[Before-and-after change data]
== Segment start ==
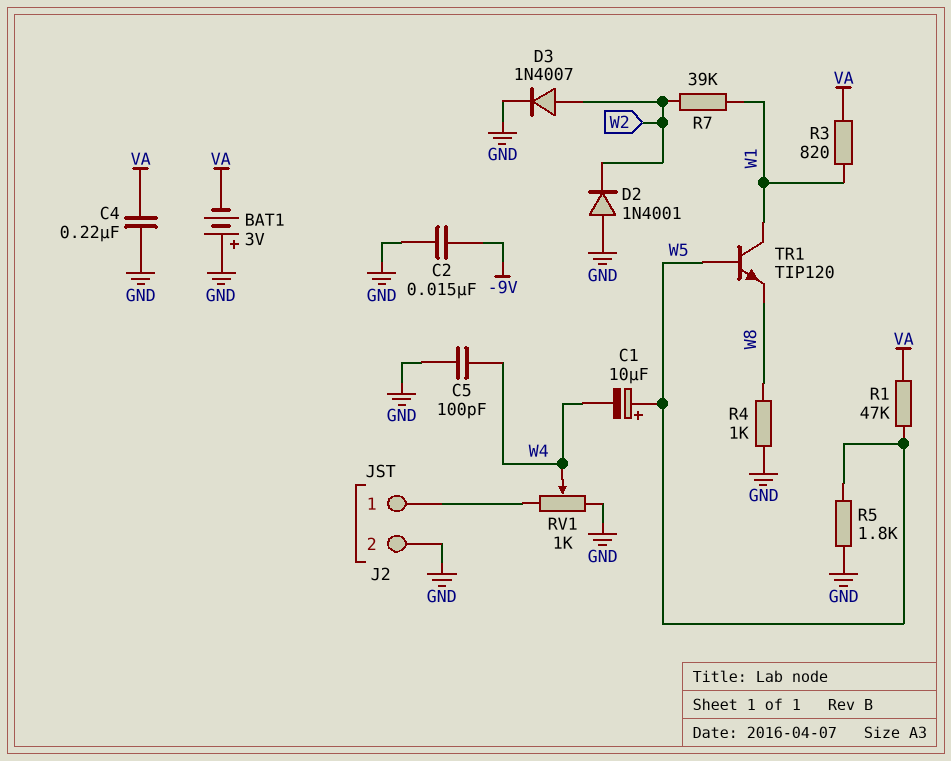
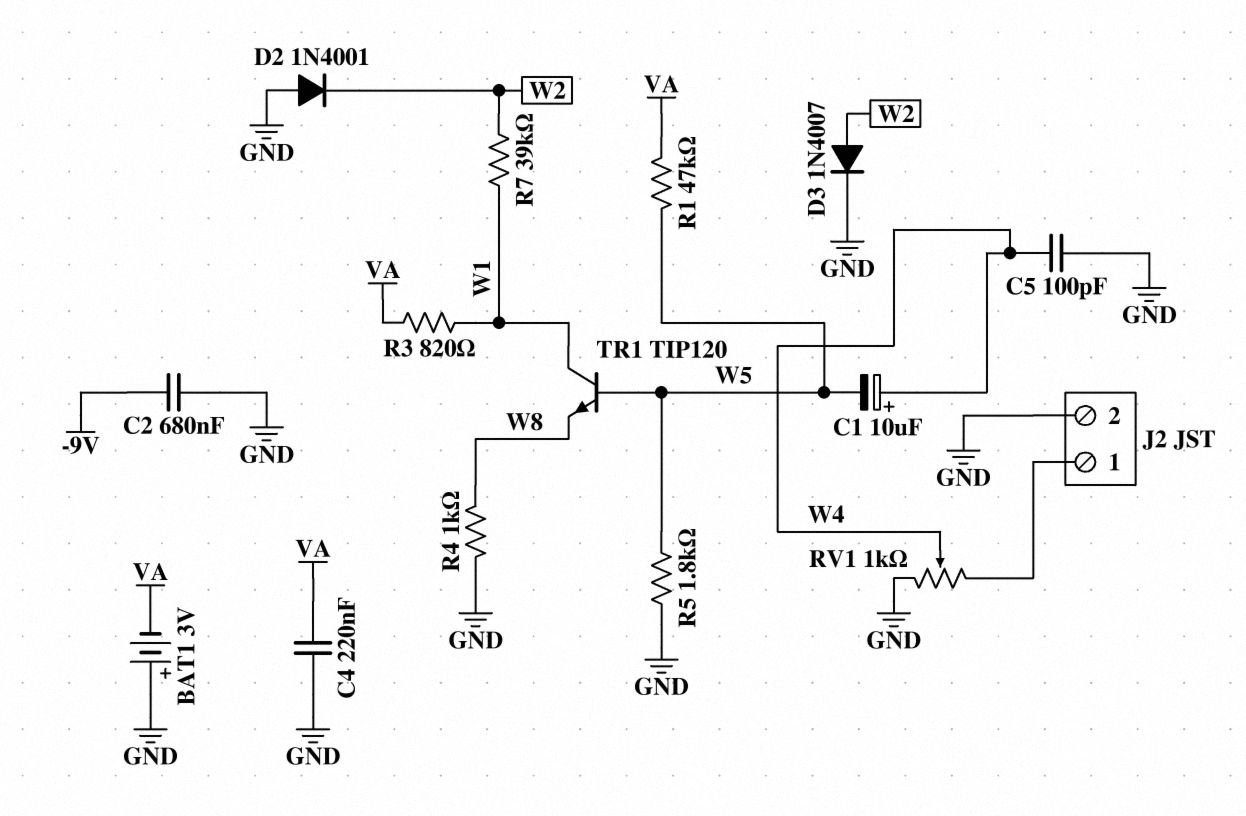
C1: 10uF (plus W5, minus W4) -> 10uF (plus W4, minus W5)
C2: 15nF (-9V, GND) -> 680nF (-9V, GND)

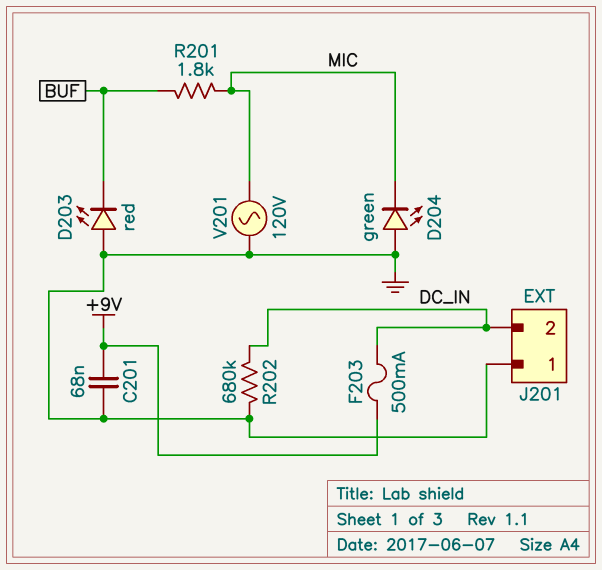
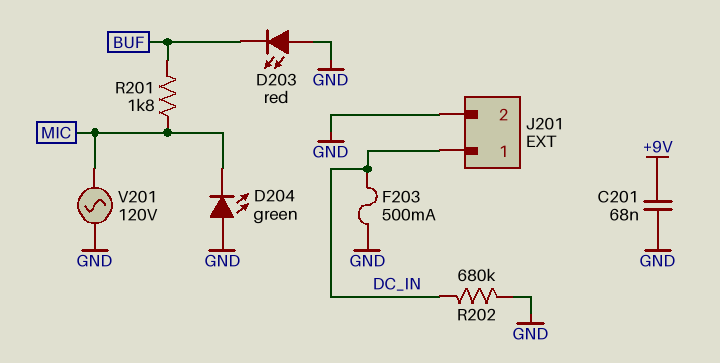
F203: 500mA (+9V, DC_IN) -> 500mA (DC_IN, GND)
J201 pin 1: GND -> DC_IN
J201 pin 2: DC_IN -> GND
== Segment end ==
=== Your assignment ===
Your answer must be an exact copy of the records, without the pictures.

=== Worked solution ===
C1: 10uF (plus W5, minus W4) -> 10uF (plus W4, minus W5)
C2: 15nF (-9V, GND) -> 680nF (-9V, GND)

F203: 500mA (+9V, DC_IN) -> 500mA (DC_IN, GND)
J201 pin 1: GND -> DC_IN
J201 pin 2: DC_IN -> GND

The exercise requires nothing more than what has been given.